■ **TASK GOAL**:
Quote all entries exactly, leaving pictures aside.

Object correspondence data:
==================================================

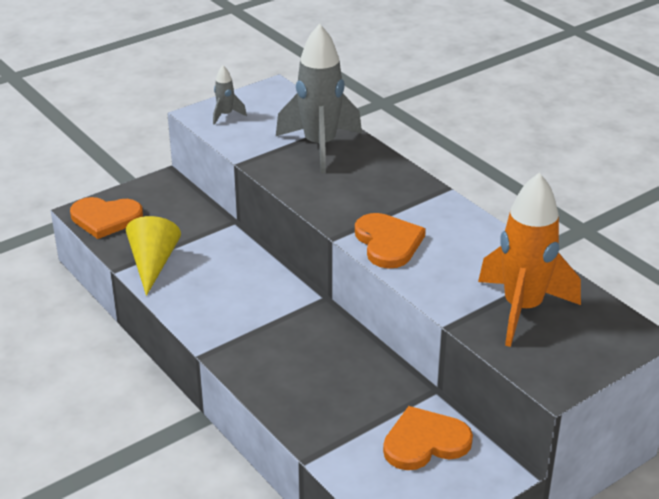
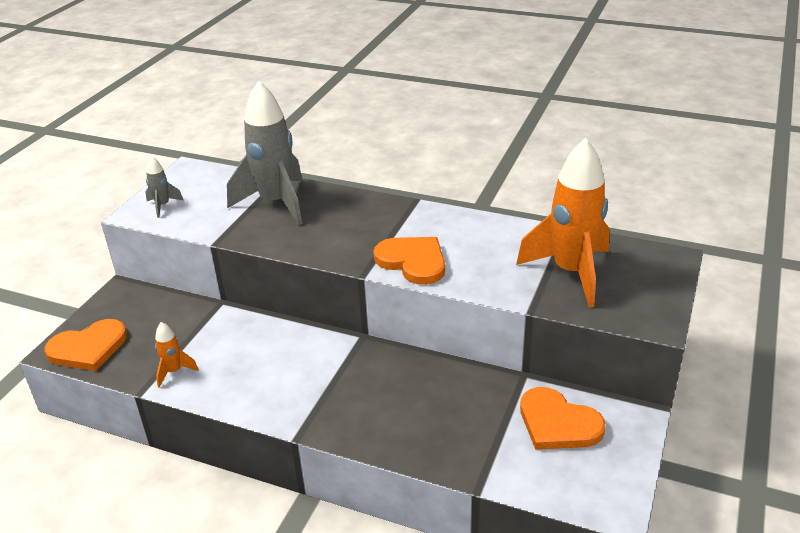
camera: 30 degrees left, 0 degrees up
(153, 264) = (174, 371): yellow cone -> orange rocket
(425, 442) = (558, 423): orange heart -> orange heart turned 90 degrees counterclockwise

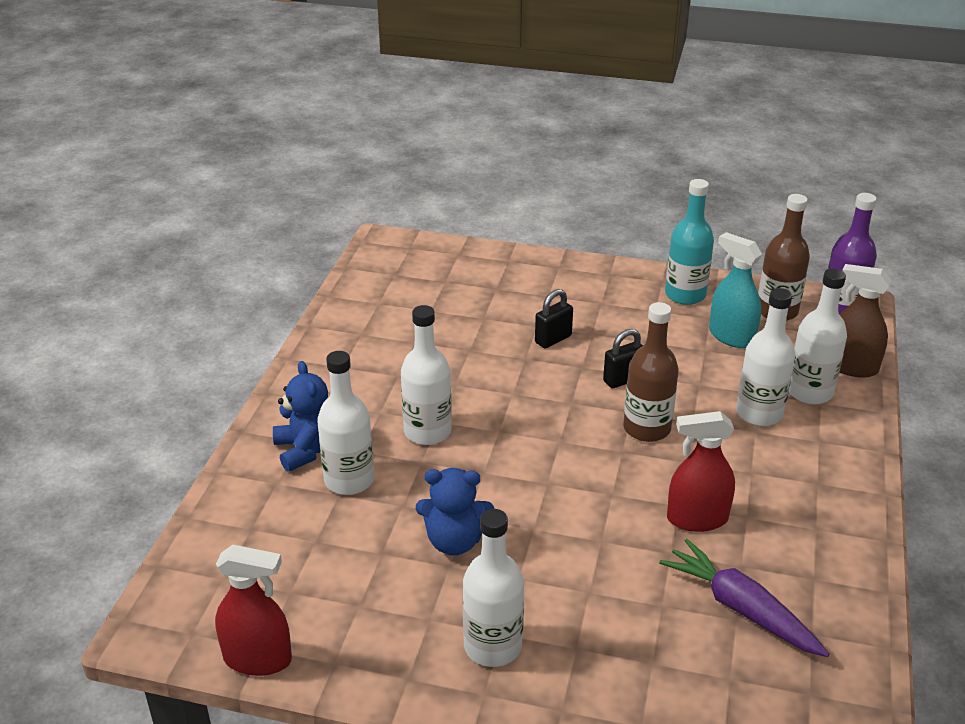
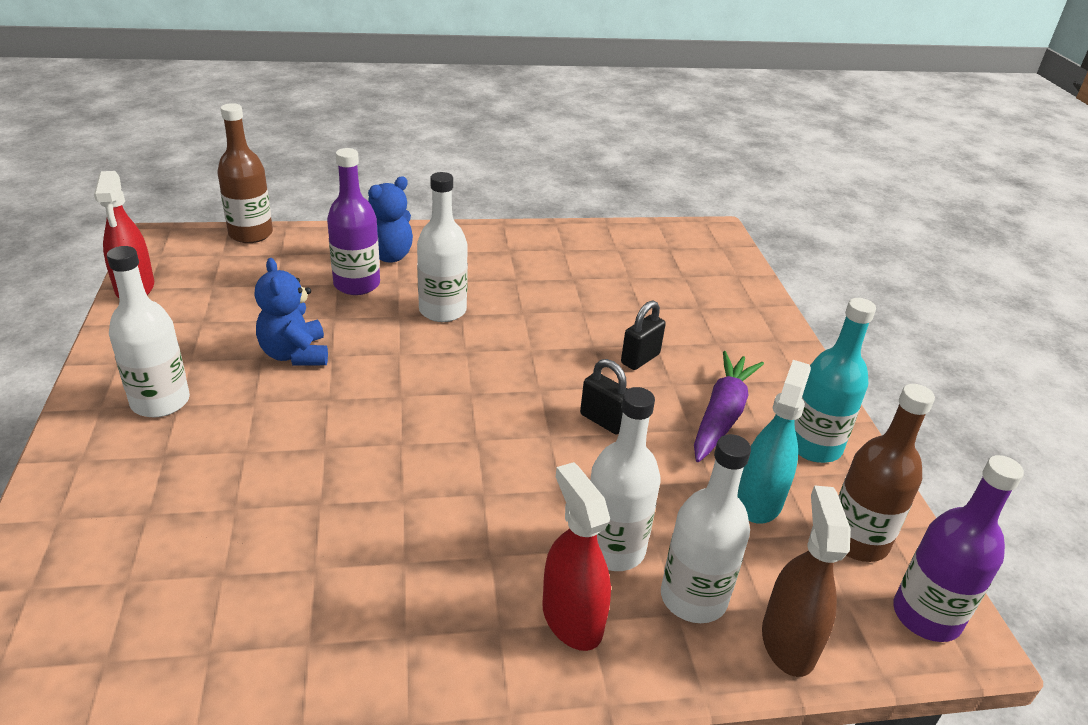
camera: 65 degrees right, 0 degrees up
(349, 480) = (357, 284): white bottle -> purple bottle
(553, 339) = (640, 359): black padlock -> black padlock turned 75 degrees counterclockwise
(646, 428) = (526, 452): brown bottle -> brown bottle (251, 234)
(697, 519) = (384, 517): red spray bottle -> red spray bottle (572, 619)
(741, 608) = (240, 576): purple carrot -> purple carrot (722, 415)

==================================================

■ **REPLY TO THE TASK**:
camera: 30 degrees left, 0 degrees up
(153, 264) = (174, 371): yellow cone -> orange rocket
(425, 442) = (558, 423): orange heart -> orange heart turned 90 degrees counterclockwise

camera: 65 degrees right, 0 degrees up
(349, 480) = (357, 284): white bottle -> purple bottle
(553, 339) = (640, 359): black padlock -> black padlock turned 75 degrees counterclockwise
(646, 428) = (526, 452): brown bottle -> brown bottle (251, 234)
(697, 519) = (384, 517): red spray bottle -> red spray bottle (572, 619)
(741, 608) = (240, 576): purple carrot -> purple carrot (722, 415)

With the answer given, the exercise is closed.